Your task
Set down each of the records below exactly as it reads. No pictures go into the copy.

Records to process
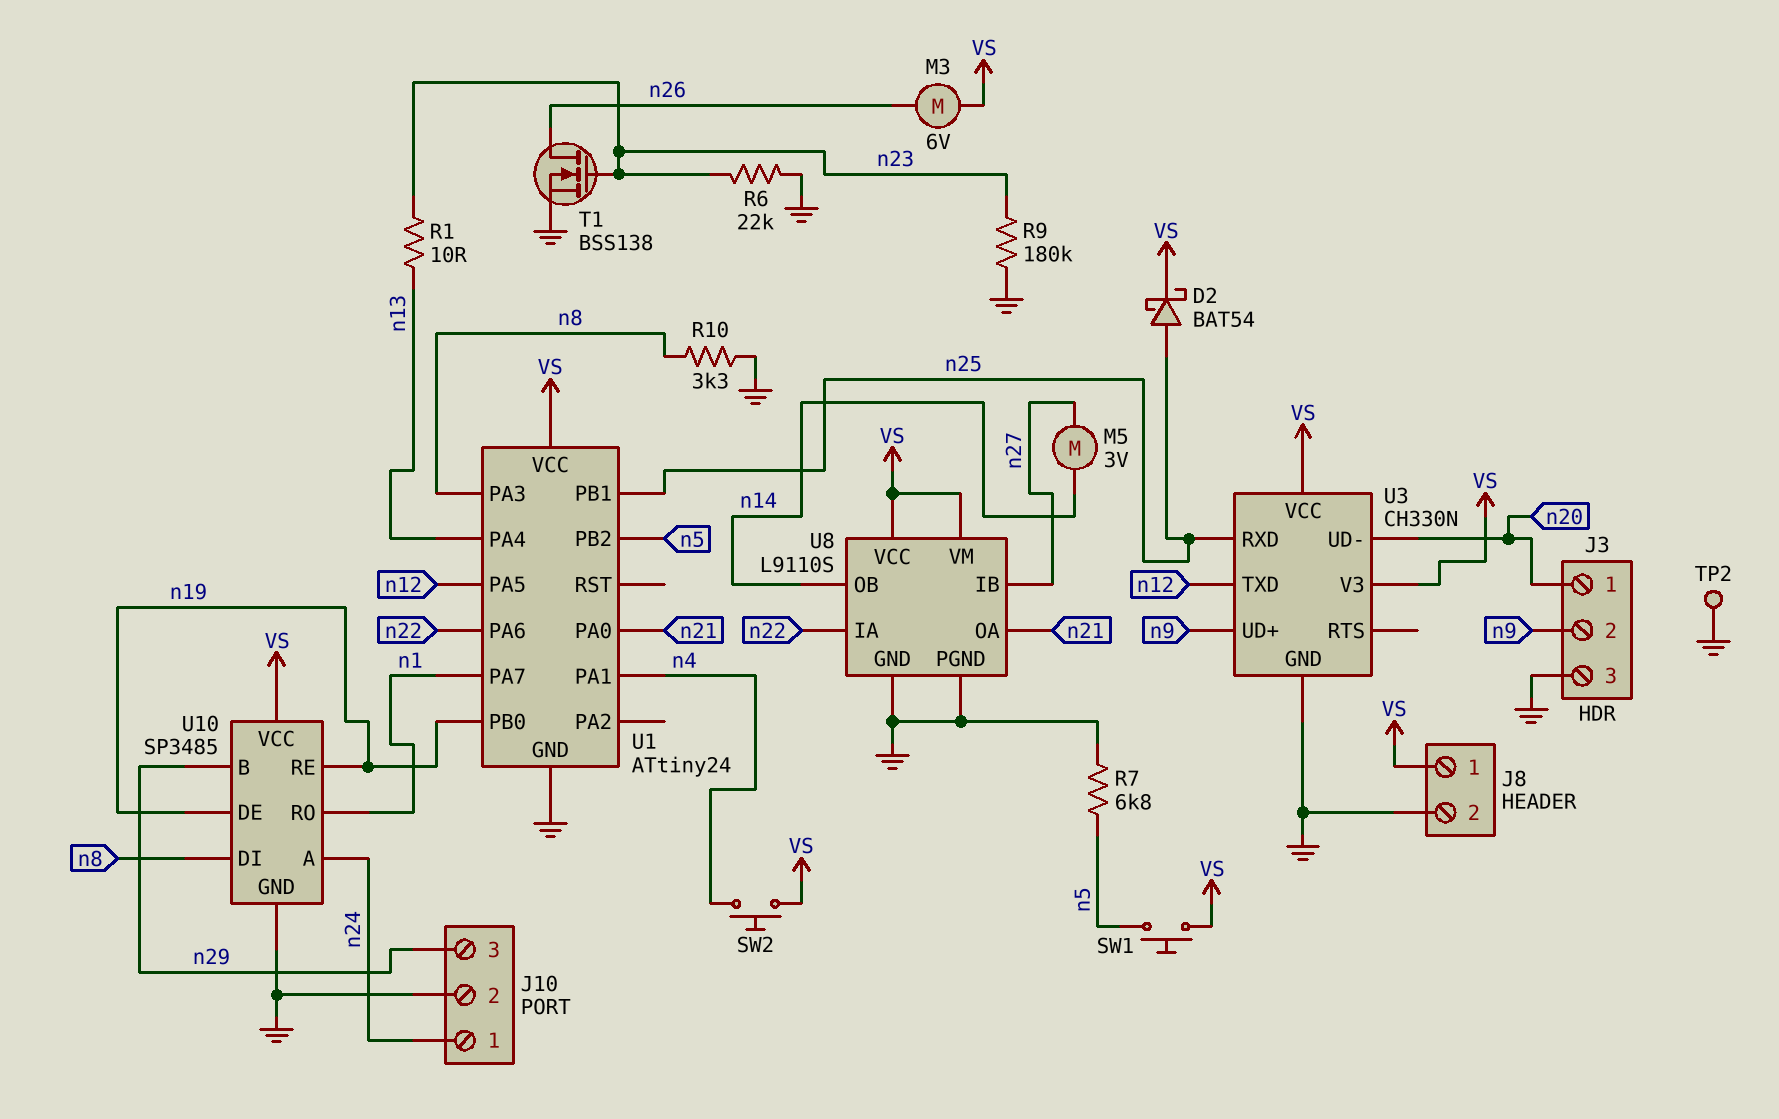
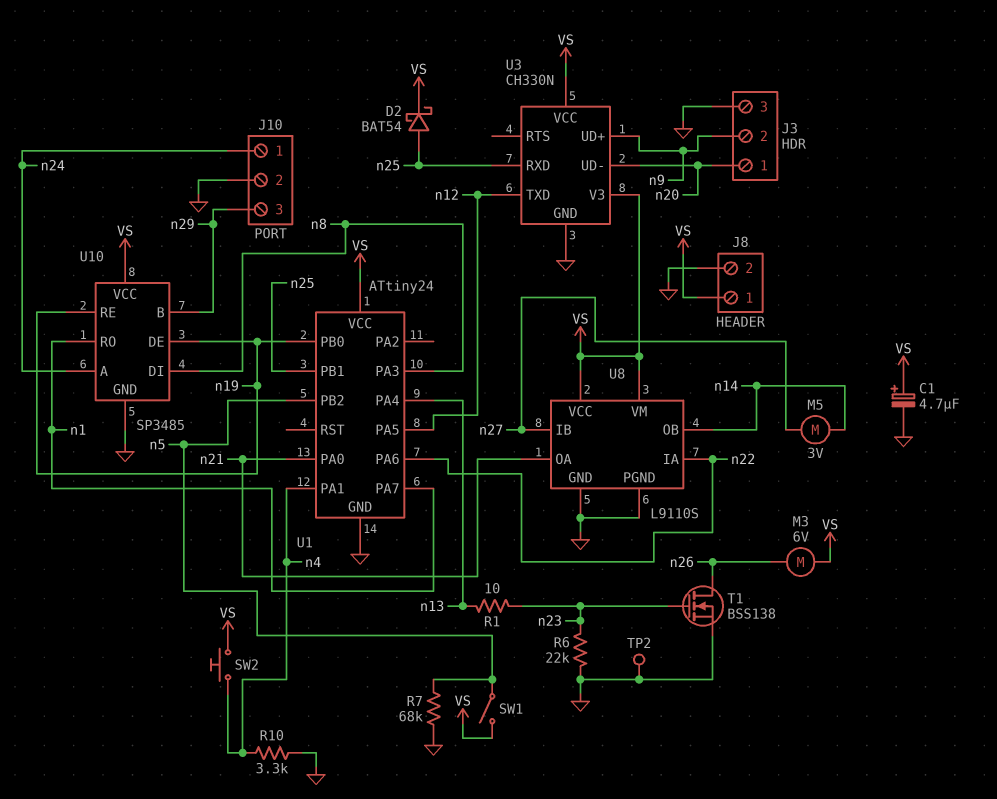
C1: none -> 4.7uF (plus VS, minus GND)
R7: 6.8k (GND, n5) -> 68k (GND, n5)
R9: 180k (GND, n23) -> none
R10: 3.3k (GND, n8) -> 3.3k (GND, n4)
SW1: button (VS, n5) -> switch (VS, n5)

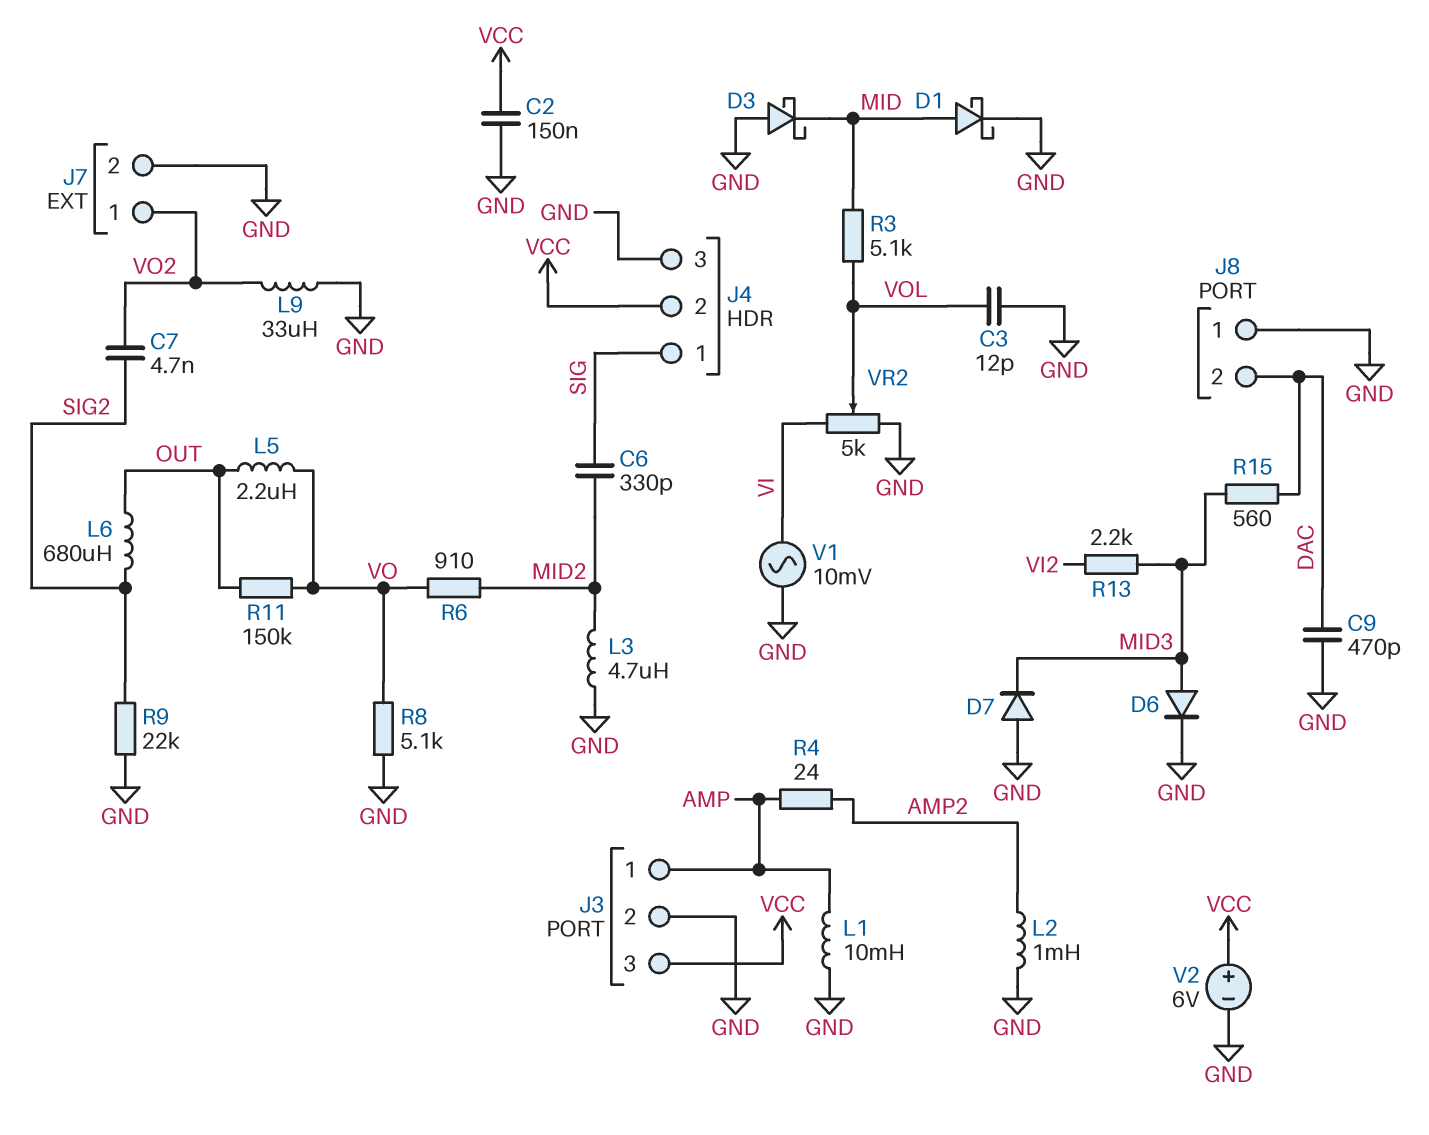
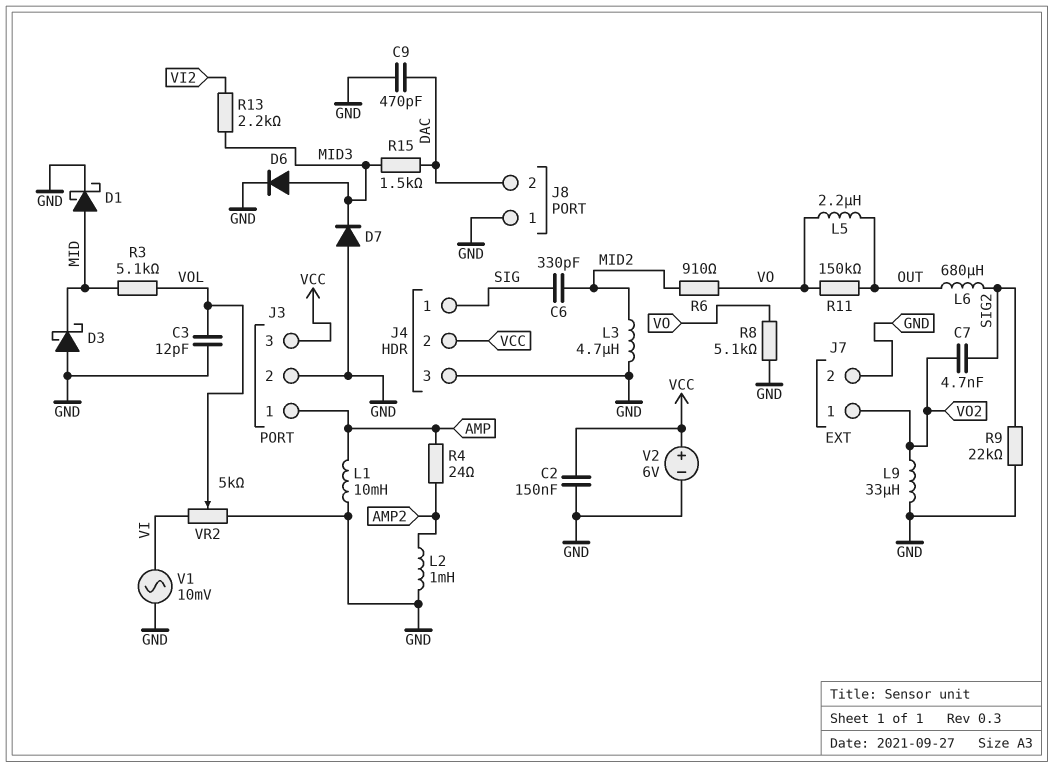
R15: 560 (DAC, MID3) -> 1.5k (DAC, MID3)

Answer to this task
C1: none -> 4.7uF (plus VS, minus GND)
R7: 6.8k (GND, n5) -> 68k (GND, n5)
R9: 180k (GND, n23) -> none
R10: 3.3k (GND, n8) -> 3.3k (GND, n4)
SW1: button (VS, n5) -> switch (VS, n5)

R15: 560 (DAC, MID3) -> 1.5k (DAC, MID3)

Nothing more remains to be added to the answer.